*Activity*.
Would you please print exactly the lines that run from the one with "[(276,271),(253,271),(255,313),(277,311),(276,271)]" to the last line of the data, both included, without any pictures?

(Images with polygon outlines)

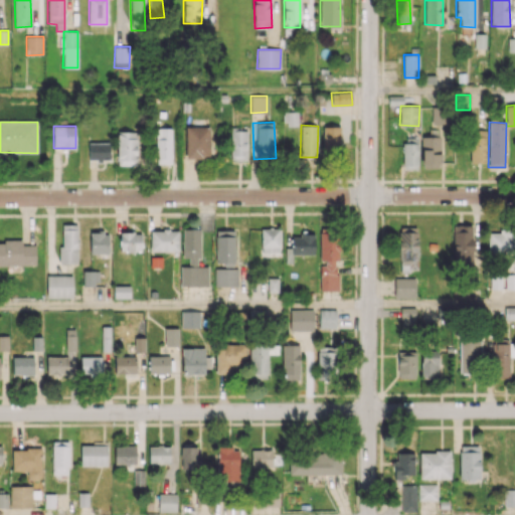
[(185,158),(210,158),(210,127),(186,126),(185,158)]
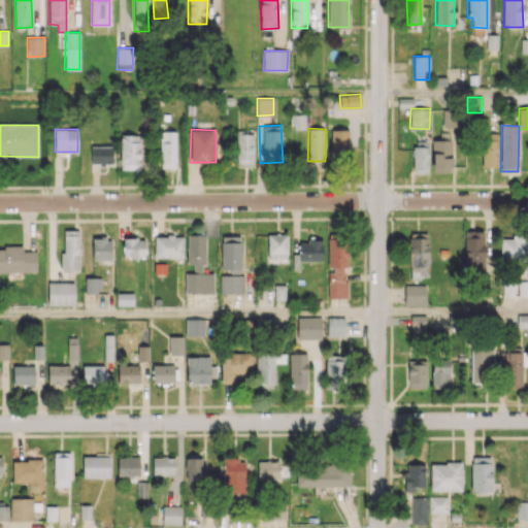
[(349,130),(331,130),(331,152),(349,153),(349,130)]
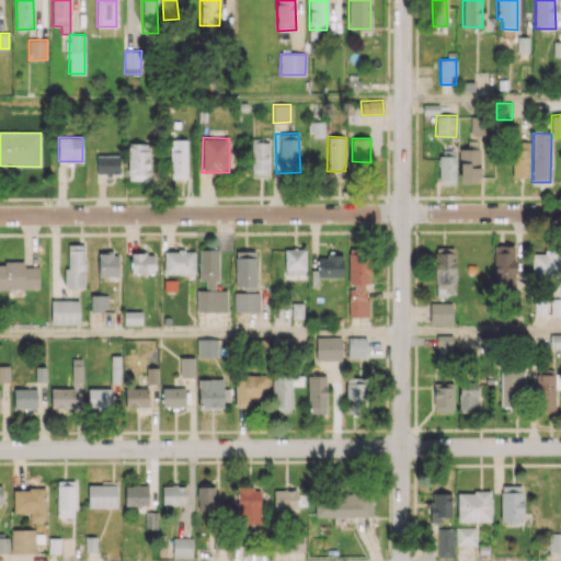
[(186,139),(170,139),(171,179),(187,179),(186,139)]
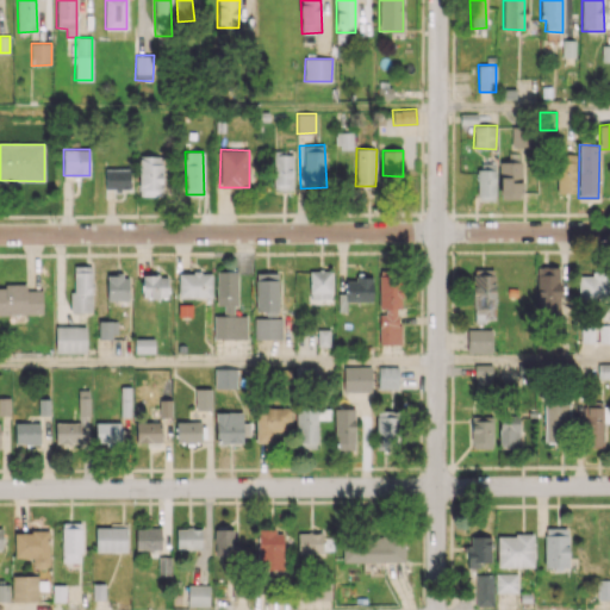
[(558,193),(574,193),(573,154),(556,155),(558,193)]
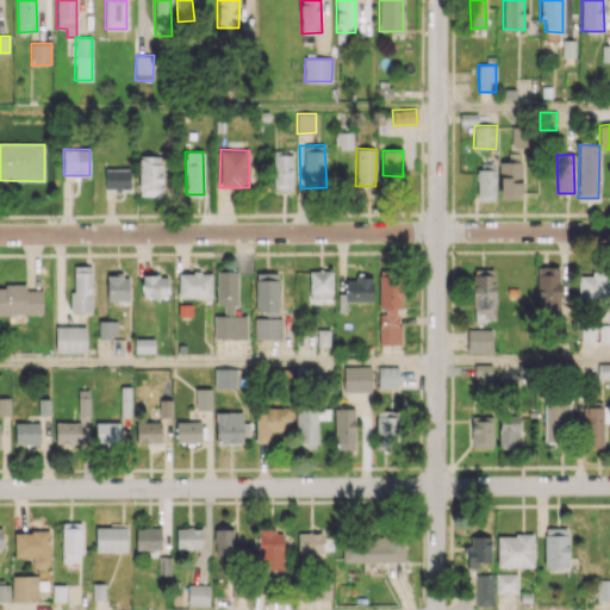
[(162,156),(139,155),(138,195),(161,197),(162,156)]
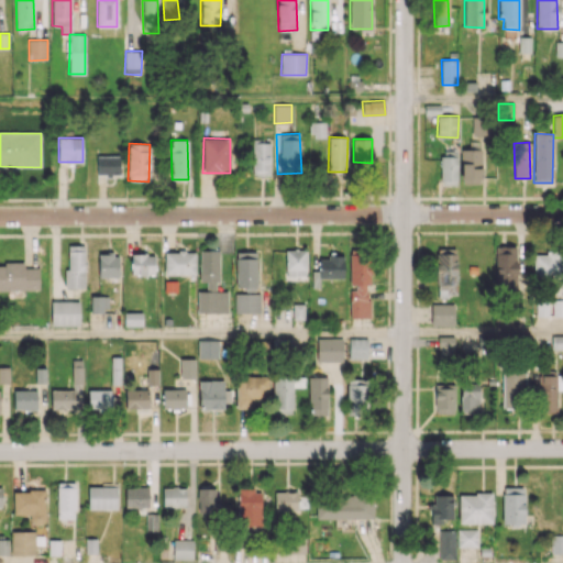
[(271,143),(253,143),(252,175),(269,175),(271,143)]
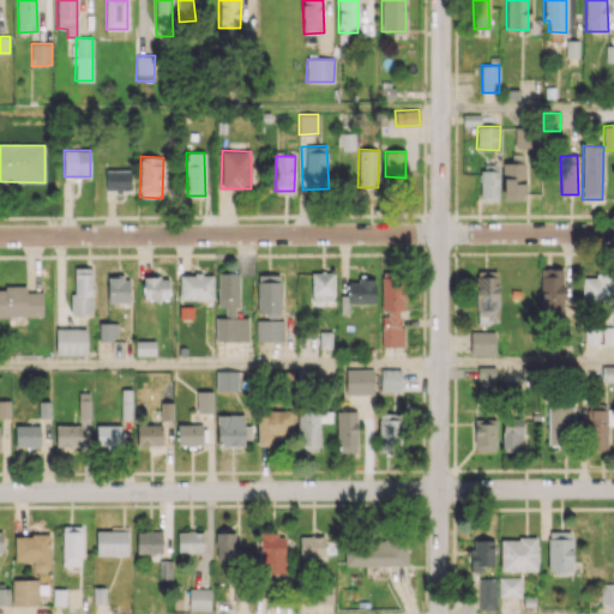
[(525,200),(524,162),(501,163),(503,200),(525,200)]
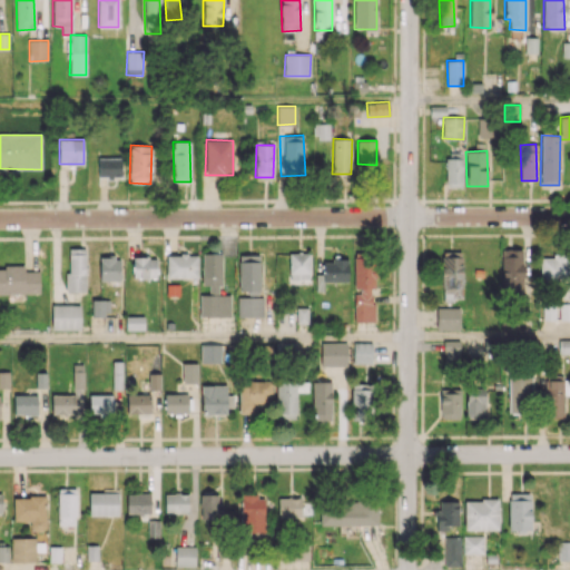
[(446,186),(461,186),(461,154),(446,154),(446,186)]
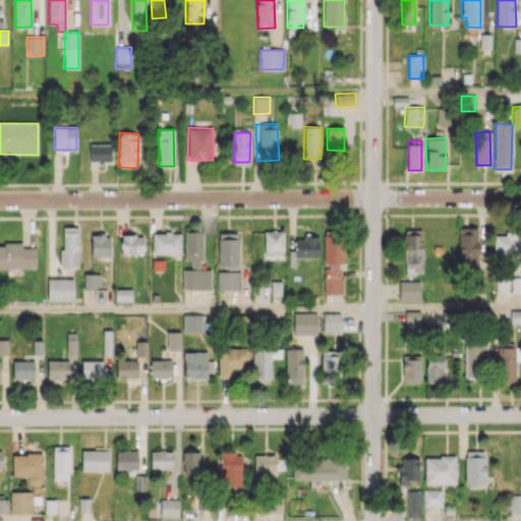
[(90,163),(110,163),(111,145),(90,143),(90,163)]
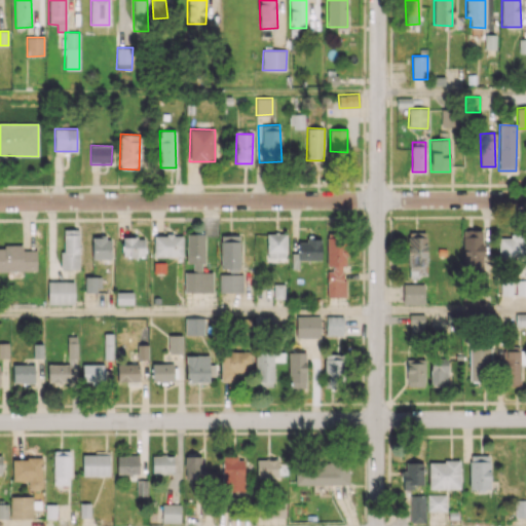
[(62,268),(79,268),(79,229),(62,229),(62,268)]
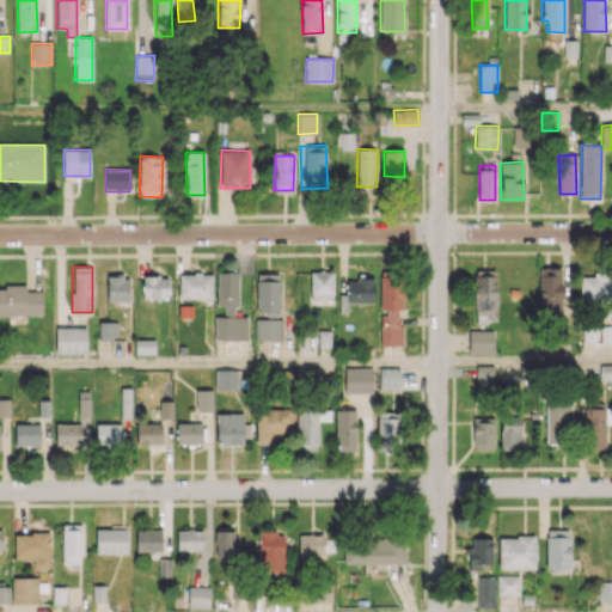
[(561,268),(538,268),(539,311),(562,310),(561,268)]
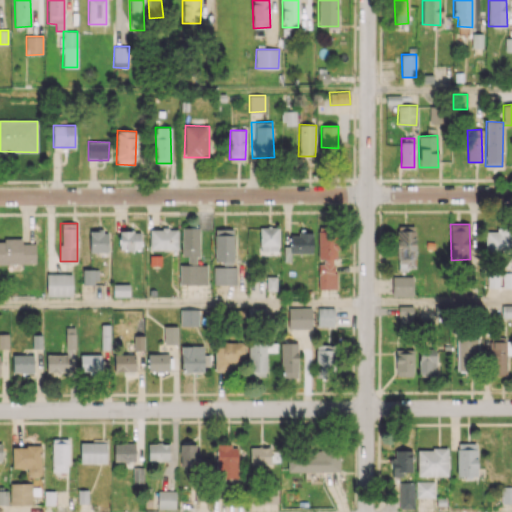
[(416,269),(415,226),(396,226),(397,269),(416,269)]
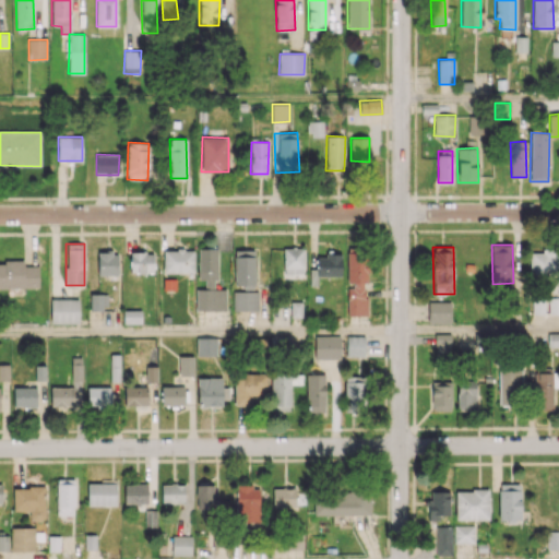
[(198,280),(205,280),(205,288),(217,288),(218,249),(199,248),(198,280)]
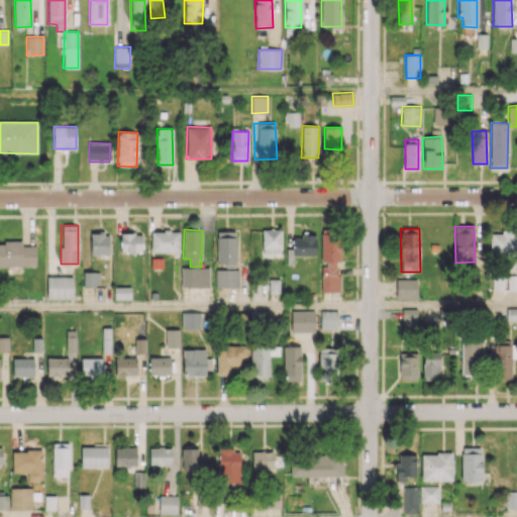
[(282,254),(281,229),(262,229),(263,254),(282,254)]
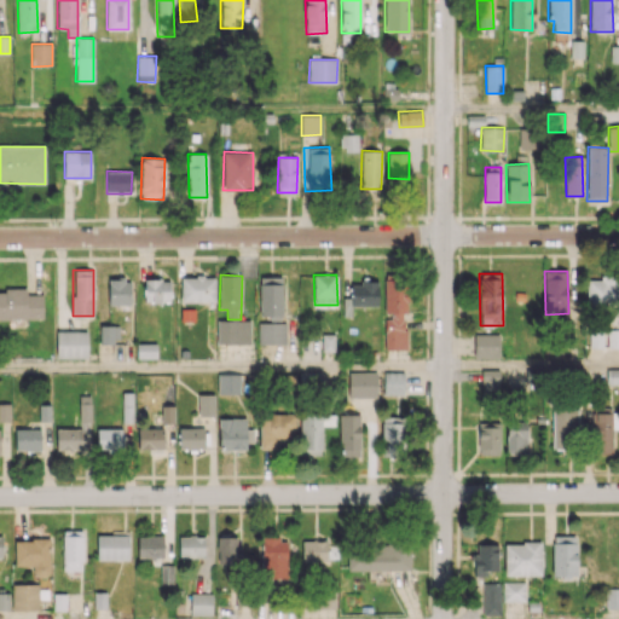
[(215,301),(214,276),(180,277),(181,301),(215,301)]
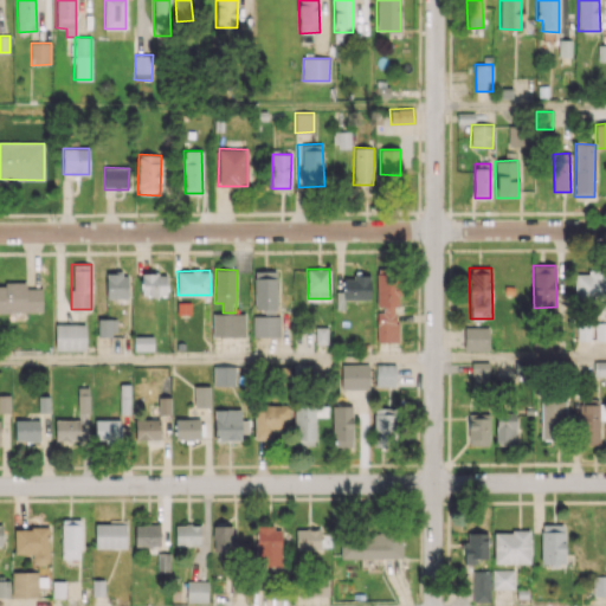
[(276,271),(253,271),(255,313),(277,311),(276,271)]
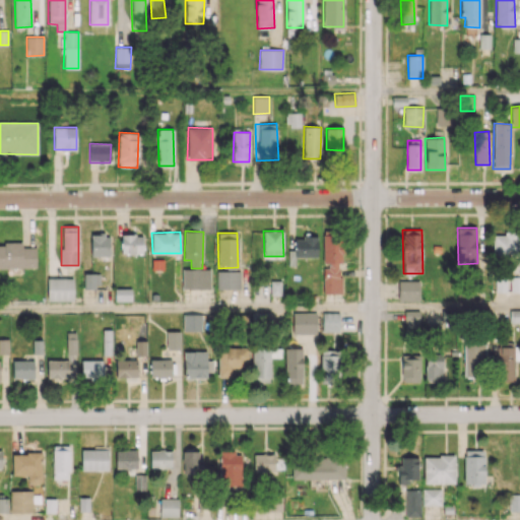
[(519,234),(494,233),(493,256),(519,257),(519,234)]
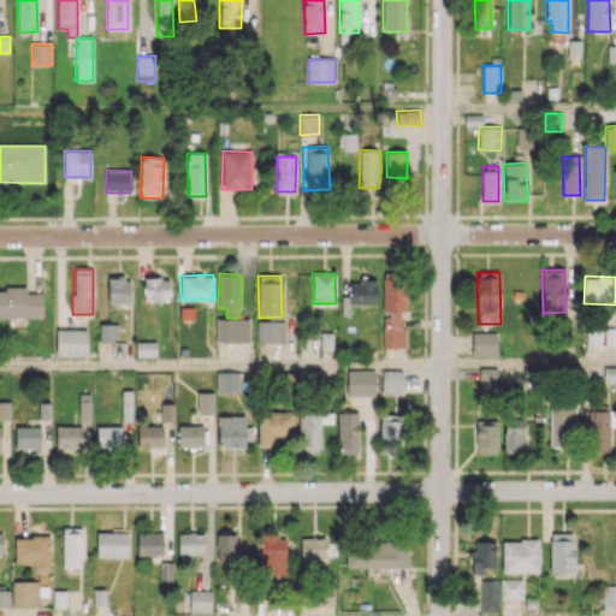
[(169,277),(142,278),(143,301),(169,301),(169,277)]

*Exercise result*.
[(276,271),(253,271),(255,313),(277,311),(276,271)]
[(519,234),(494,233),(493,256),(519,257),(519,234)]
[(169,277),(142,278),(143,301),(169,301),(169,277)]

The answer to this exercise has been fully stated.